Source records:
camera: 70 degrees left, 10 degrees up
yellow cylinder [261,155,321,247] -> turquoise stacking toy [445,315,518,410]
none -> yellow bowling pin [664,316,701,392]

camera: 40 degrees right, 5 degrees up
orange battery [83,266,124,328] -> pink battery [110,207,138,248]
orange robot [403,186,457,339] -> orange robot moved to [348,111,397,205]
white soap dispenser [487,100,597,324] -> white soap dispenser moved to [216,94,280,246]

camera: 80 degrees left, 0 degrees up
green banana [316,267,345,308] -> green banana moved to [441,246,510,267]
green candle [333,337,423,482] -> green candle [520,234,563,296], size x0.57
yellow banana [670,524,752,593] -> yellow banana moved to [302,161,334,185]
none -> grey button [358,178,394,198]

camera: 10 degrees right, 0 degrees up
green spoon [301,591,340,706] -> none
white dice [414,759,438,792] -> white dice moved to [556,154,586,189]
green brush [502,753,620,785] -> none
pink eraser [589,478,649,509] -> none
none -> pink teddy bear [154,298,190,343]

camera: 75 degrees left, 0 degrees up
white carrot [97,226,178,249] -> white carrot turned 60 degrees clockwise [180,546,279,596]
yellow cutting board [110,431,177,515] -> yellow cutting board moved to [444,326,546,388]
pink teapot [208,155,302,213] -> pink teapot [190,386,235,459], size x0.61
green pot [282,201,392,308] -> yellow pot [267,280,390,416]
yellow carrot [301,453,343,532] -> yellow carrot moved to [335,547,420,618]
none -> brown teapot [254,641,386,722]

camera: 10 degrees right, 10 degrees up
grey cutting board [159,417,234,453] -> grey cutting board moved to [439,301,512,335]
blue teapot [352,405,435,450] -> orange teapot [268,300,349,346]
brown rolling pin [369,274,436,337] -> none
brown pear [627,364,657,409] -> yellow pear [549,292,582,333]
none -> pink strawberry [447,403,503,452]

About this task:
Nothing is to be left out when the listing is copied, and every line must match exactly.

Output of the task:
camera: 70 degrees left, 10 degrees up
yellow cylinder [261,155,321,247] -> turquoise stacking toy [445,315,518,410]
none -> yellow bowling pin [664,316,701,392]

camera: 40 degrees right, 5 degrees up
orange battery [83,266,124,328] -> pink battery [110,207,138,248]
orange robot [403,186,457,339] -> orange robot moved to [348,111,397,205]
white soap dispenser [487,100,597,324] -> white soap dispenser moved to [216,94,280,246]

camera: 80 degrees left, 0 degrees up
green banana [316,267,345,308] -> green banana moved to [441,246,510,267]
green candle [333,337,423,482] -> green candle [520,234,563,296], size x0.57
yellow banana [670,524,752,593] -> yellow banana moved to [302,161,334,185]
none -> grey button [358,178,394,198]

camera: 10 degrees right, 0 degrees up
green spoon [301,591,340,706] -> none
white dice [414,759,438,792] -> white dice moved to [556,154,586,189]
green brush [502,753,620,785] -> none
pink eraser [589,478,649,509] -> none
none -> pink teddy bear [154,298,190,343]

camera: 75 degrees left, 0 degrees up
white carrot [97,226,178,249] -> white carrot turned 60 degrees clockwise [180,546,279,596]
yellow cutting board [110,431,177,515] -> yellow cutting board moved to [444,326,546,388]
pink teapot [208,155,302,213] -> pink teapot [190,386,235,459], size x0.61
green pot [282,201,392,308] -> yellow pot [267,280,390,416]
yellow carrot [301,453,343,532] -> yellow carrot moved to [335,547,420,618]
none -> brown teapot [254,641,386,722]

camera: 10 degrees right, 10 degrees up
grey cutting board [159,417,234,453] -> grey cutting board moved to [439,301,512,335]
blue teapot [352,405,435,450] -> orange teapot [268,300,349,346]
brown rolling pin [369,274,436,337] -> none
brown pear [627,364,657,409] -> yellow pear [549,292,582,333]
none -> pink strawberry [447,403,503,452]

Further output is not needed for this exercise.